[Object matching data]
****************

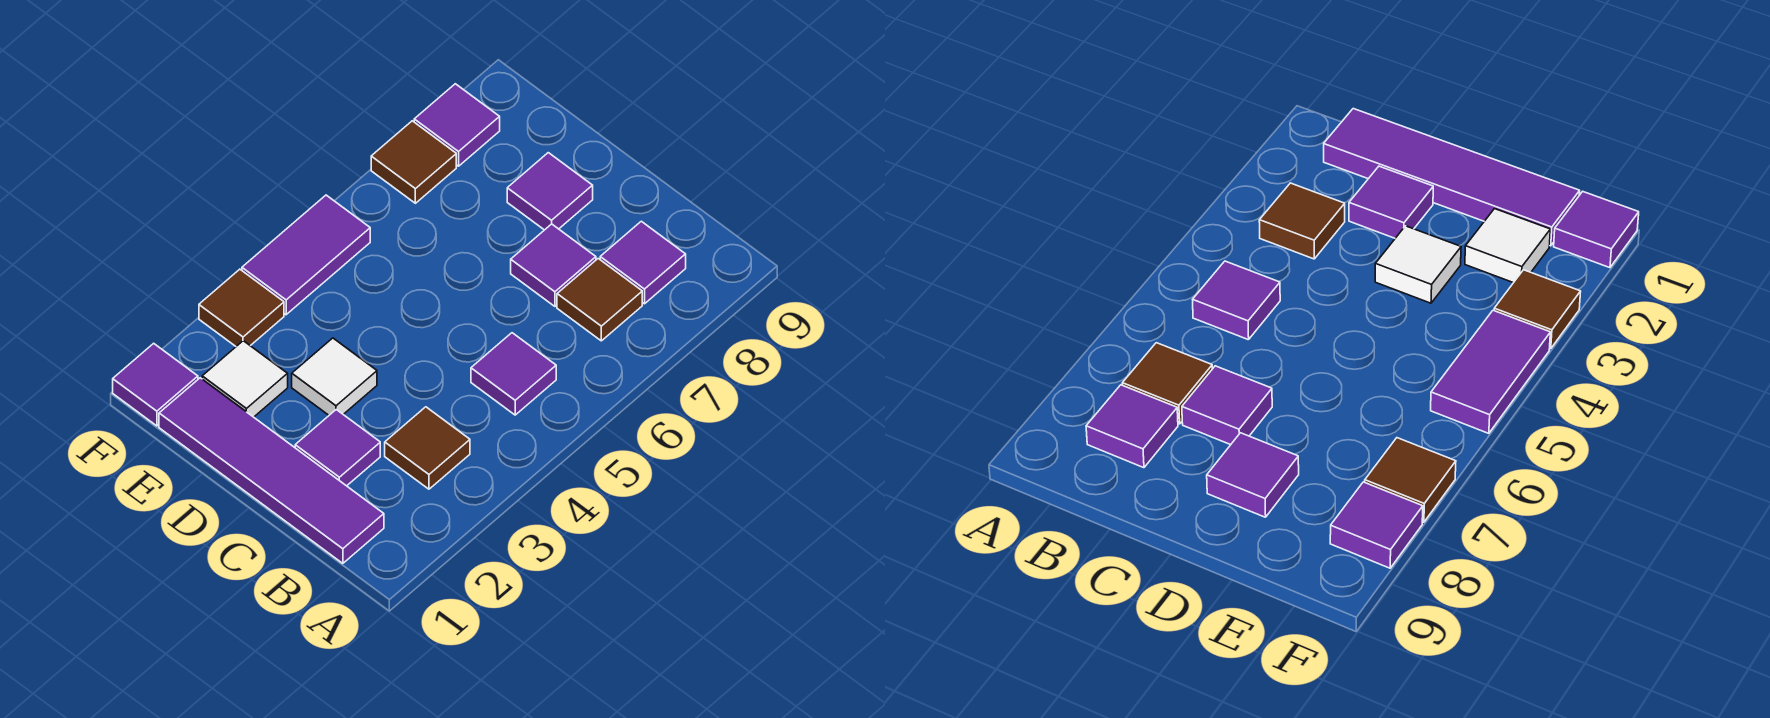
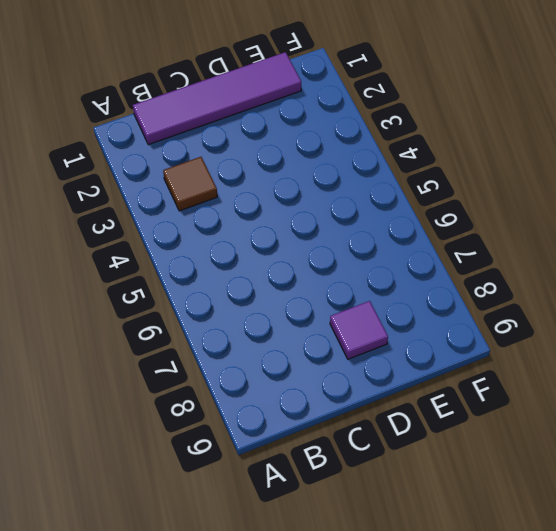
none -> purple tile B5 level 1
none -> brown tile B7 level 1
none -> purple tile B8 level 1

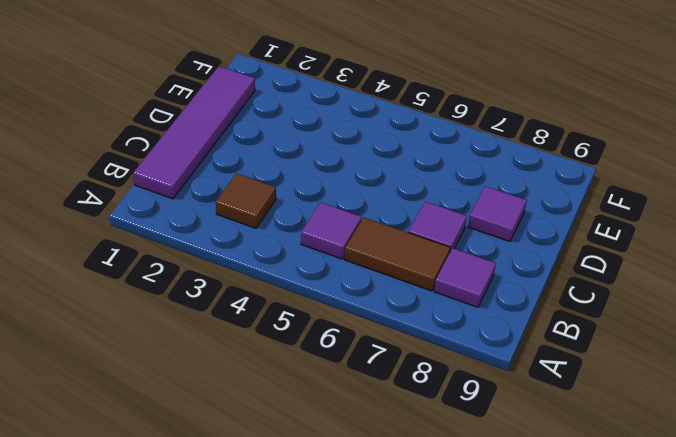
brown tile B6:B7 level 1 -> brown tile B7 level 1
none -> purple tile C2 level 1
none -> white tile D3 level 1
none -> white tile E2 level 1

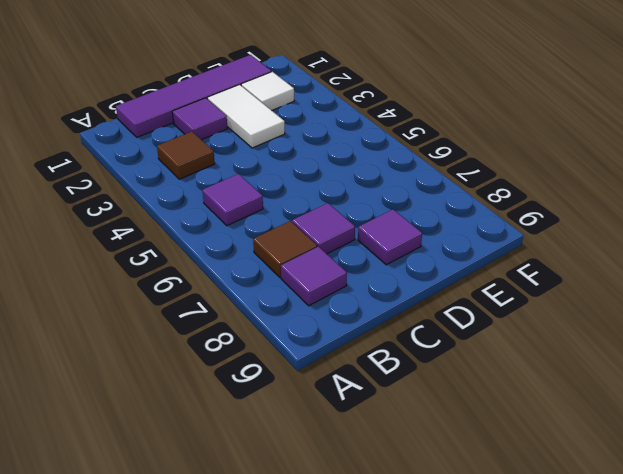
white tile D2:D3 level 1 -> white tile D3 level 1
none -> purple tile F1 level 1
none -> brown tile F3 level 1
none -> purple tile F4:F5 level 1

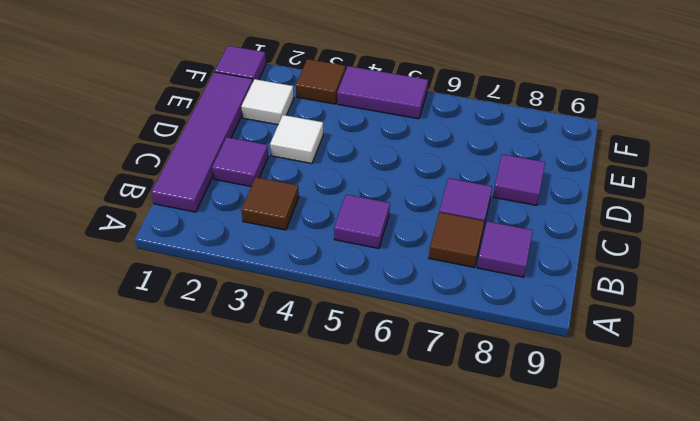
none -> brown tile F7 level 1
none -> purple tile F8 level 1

****************

**Task to complete**
Retype the records above exactly, starting at the line that contains "white tile D2:D3" and going through the last line, and leave out any pictures.

**Result**
white tile D2:D3 level 1 -> white tile D3 level 1
none -> purple tile F1 level 1
none -> brown tile F3 level 1
none -> purple tile F4:F5 level 1

none -> brown tile F7 level 1
none -> purple tile F8 level 1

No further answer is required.